AIM OF THE TASK: Return every line of the records below verbatim, leaving out the pictures.

========

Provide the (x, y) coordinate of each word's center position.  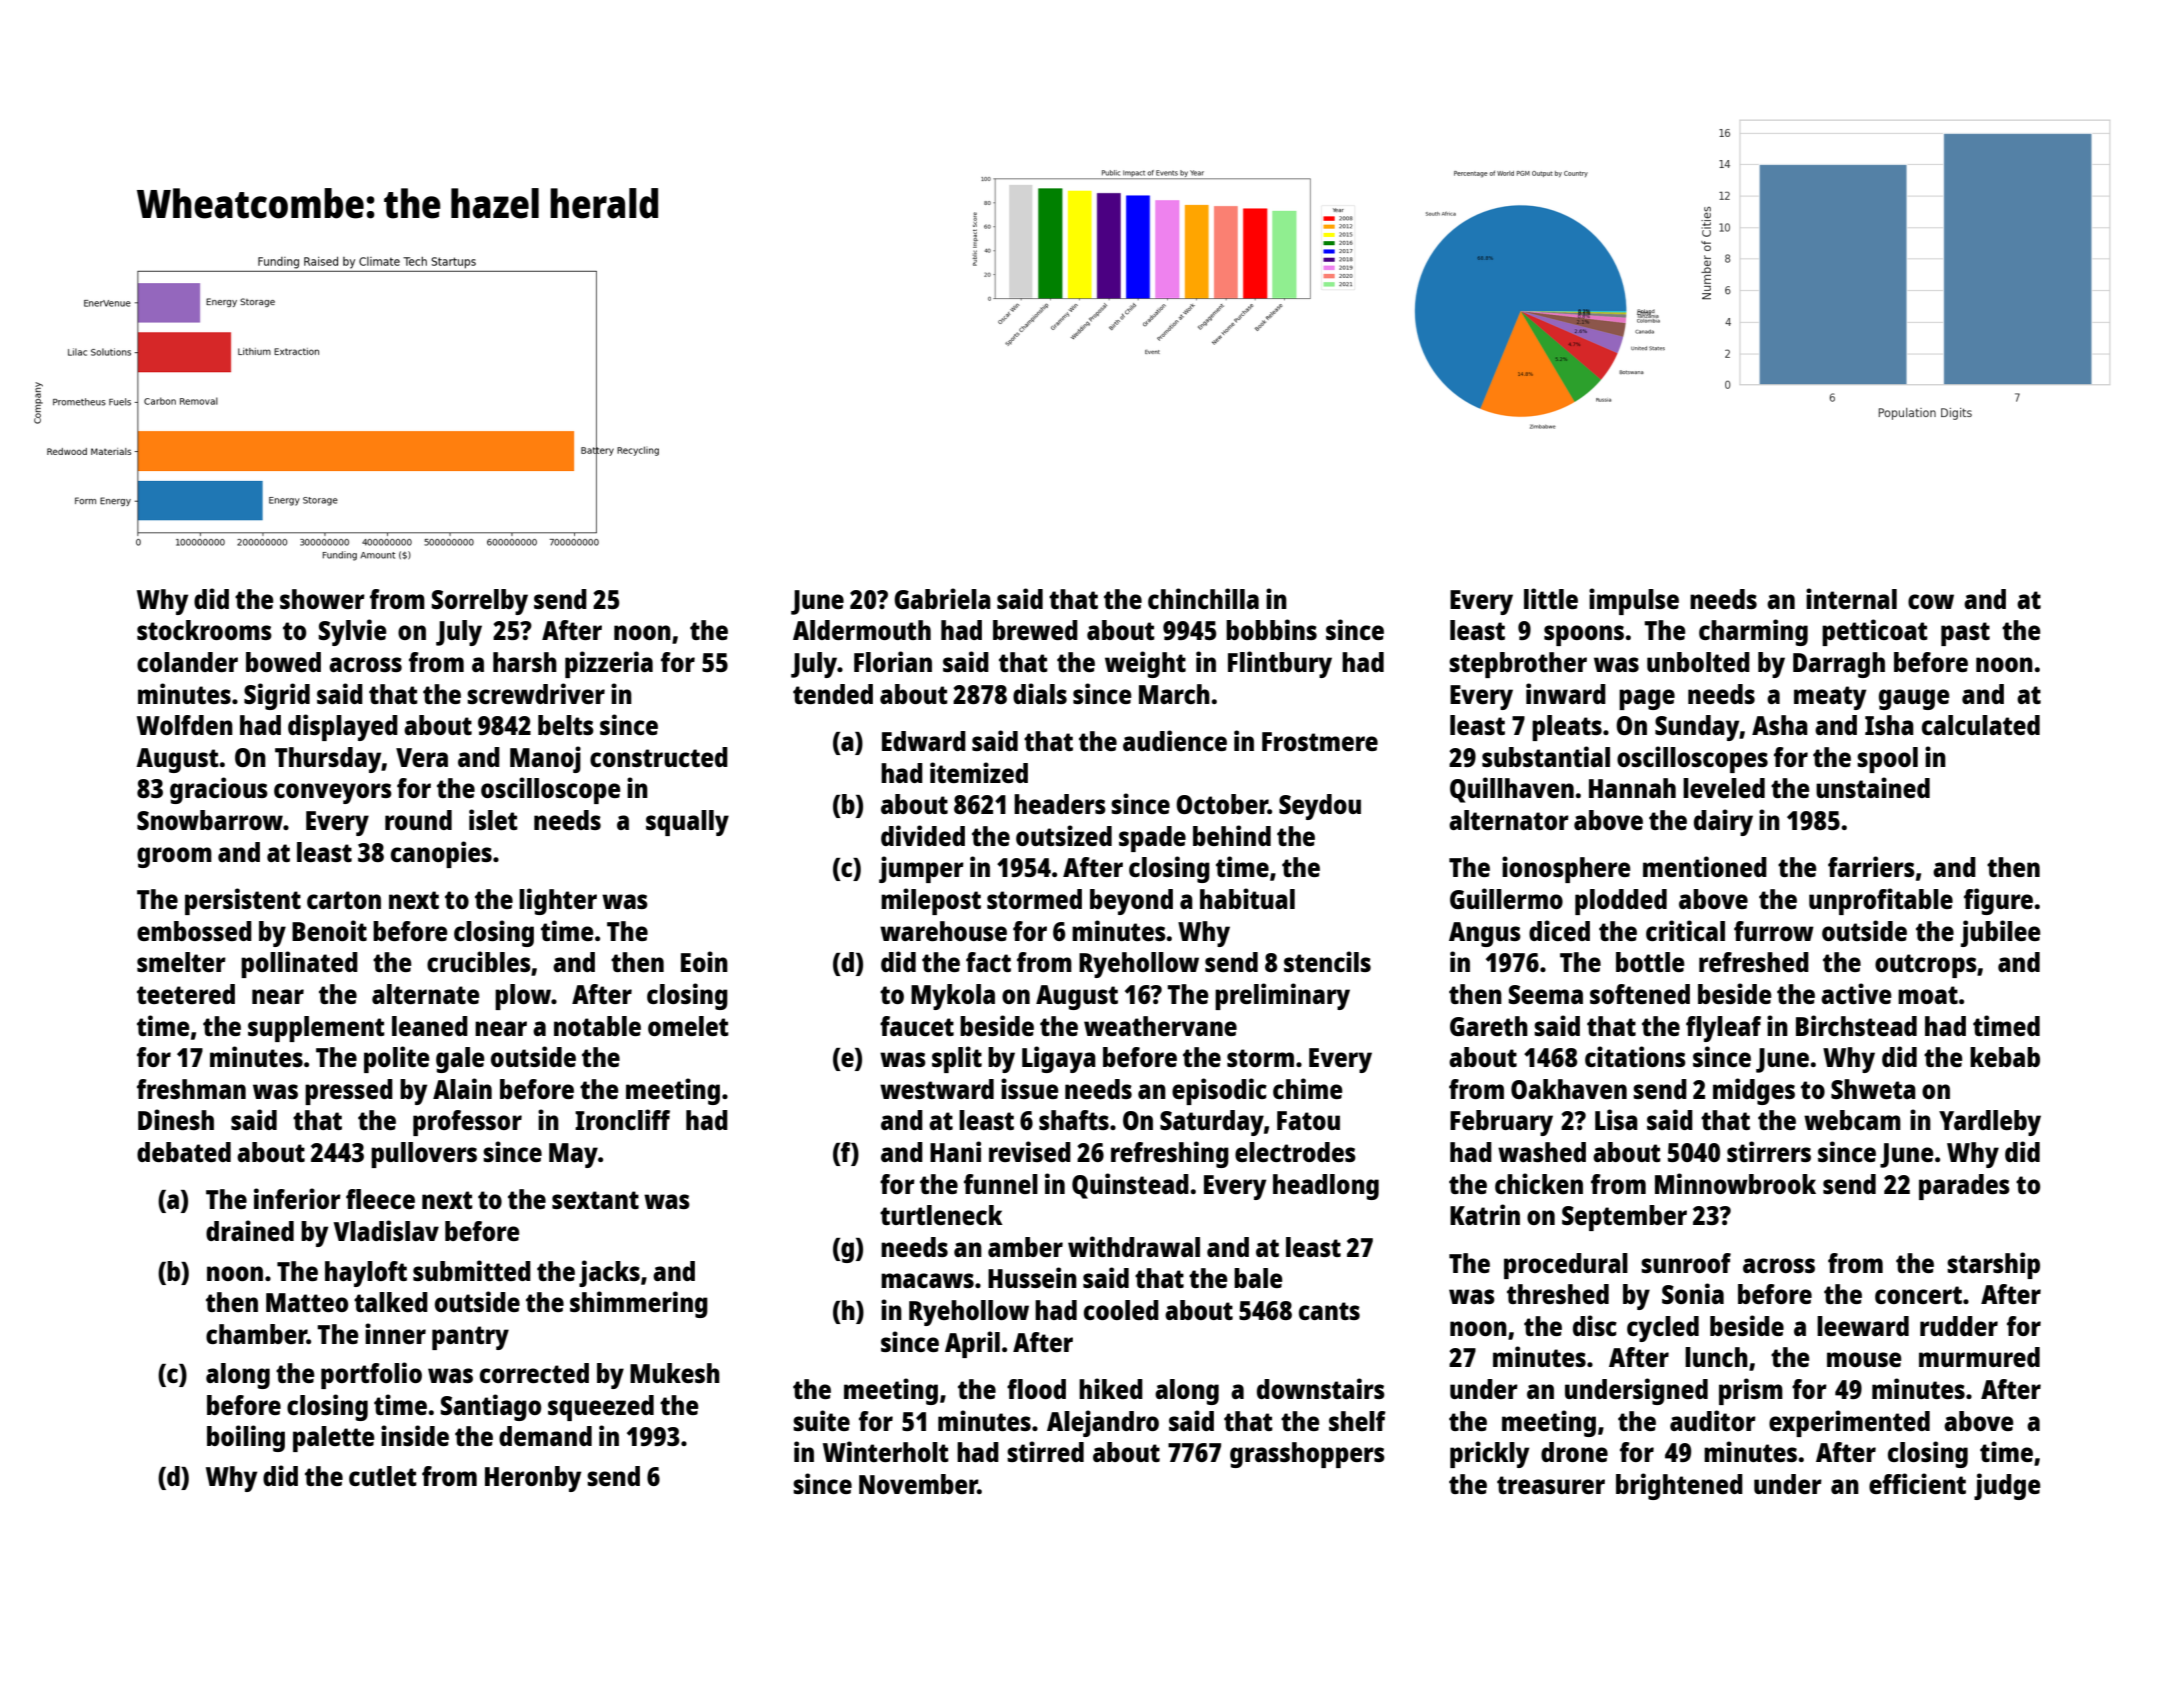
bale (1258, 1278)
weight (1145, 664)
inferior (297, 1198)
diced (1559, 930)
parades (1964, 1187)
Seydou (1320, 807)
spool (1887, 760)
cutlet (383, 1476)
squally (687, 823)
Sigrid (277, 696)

========

RESULT:
Provide the (x, y) coordinate of each word's center position.  
bale (1258, 1278)
weight (1145, 664)
inferior (297, 1198)
diced (1559, 930)
parades (1964, 1187)
Seydou (1320, 807)
spool (1887, 760)
cutlet (383, 1476)
squally (687, 823)
Sigrid (277, 696)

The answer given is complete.